Data entries
━━━━━━━━━━━━━━━━

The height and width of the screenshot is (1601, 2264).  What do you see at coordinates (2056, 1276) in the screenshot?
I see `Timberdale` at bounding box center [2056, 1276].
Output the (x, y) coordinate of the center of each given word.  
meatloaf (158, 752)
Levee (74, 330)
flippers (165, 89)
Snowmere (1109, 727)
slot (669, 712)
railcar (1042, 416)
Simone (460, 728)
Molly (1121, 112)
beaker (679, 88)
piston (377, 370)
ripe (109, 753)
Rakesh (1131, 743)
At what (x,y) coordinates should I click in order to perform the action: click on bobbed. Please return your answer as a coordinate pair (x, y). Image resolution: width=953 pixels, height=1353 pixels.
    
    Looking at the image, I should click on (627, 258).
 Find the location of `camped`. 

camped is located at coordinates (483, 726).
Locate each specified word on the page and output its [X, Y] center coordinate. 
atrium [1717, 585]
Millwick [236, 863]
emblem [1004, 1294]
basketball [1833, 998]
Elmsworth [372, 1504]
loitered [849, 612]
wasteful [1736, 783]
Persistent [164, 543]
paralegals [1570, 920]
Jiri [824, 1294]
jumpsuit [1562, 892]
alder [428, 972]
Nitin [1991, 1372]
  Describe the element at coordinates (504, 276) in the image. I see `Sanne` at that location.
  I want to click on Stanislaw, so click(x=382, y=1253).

━━━━━━━━━━━━━━━━

- AIM OF THE TASK:
Please put every line of the data above into a numbered list, leaving out any blank lines.

- WRITTEN REPLY:
1. The height and width of the screenshot is (1601, 2264).  What do you see at coordinates (2056, 1276) in the screenshot?
2. I see `Timberdale` at bounding box center [2056, 1276].
3. Output the (x, y) coordinate of the center of each given word.  
4. meatloaf (158, 752)
5. Levee (74, 330)
6. flippers (165, 89)
7. Snowmere (1109, 727)
8. slot (669, 712)
9. railcar (1042, 416)
10. Simone (460, 728)
11. Molly (1121, 112)
12. beaker (679, 88)
13. piston (377, 370)
14. ripe (109, 753)
15. Rakesh (1131, 743)
16. At what (x,y) coordinates should I click in order to perform the action: click on bobbed. Please return your answer as a coordinate pair (x, y). Image resolution: width=953 pixels, height=1353 pixels.
17.     Looking at the image, I should click on (627, 258).
18.  Find the location of `camped`. 
19. camped is located at coordinates (483, 726).
20. Locate each specified word on the page and output its [X, Y] center coordinate. 
21. atrium [1717, 585]
22. Millwick [236, 863]
23. emblem [1004, 1294]
24. basketball [1833, 998]
25. Elmsworth [372, 1504]
26. loitered [849, 612]
27. wasteful [1736, 783]
28. Persistent [164, 543]
29. paralegals [1570, 920]
30. Jiri [824, 1294]
31. jumpsuit [1562, 892]
32. alder [428, 972]
33. Nitin [1991, 1372]
34.   Describe the element at coordinates (504, 276) in the image. I see `Sanne` at that location.
35.   I want to click on Stanislaw, so click(x=382, y=1253).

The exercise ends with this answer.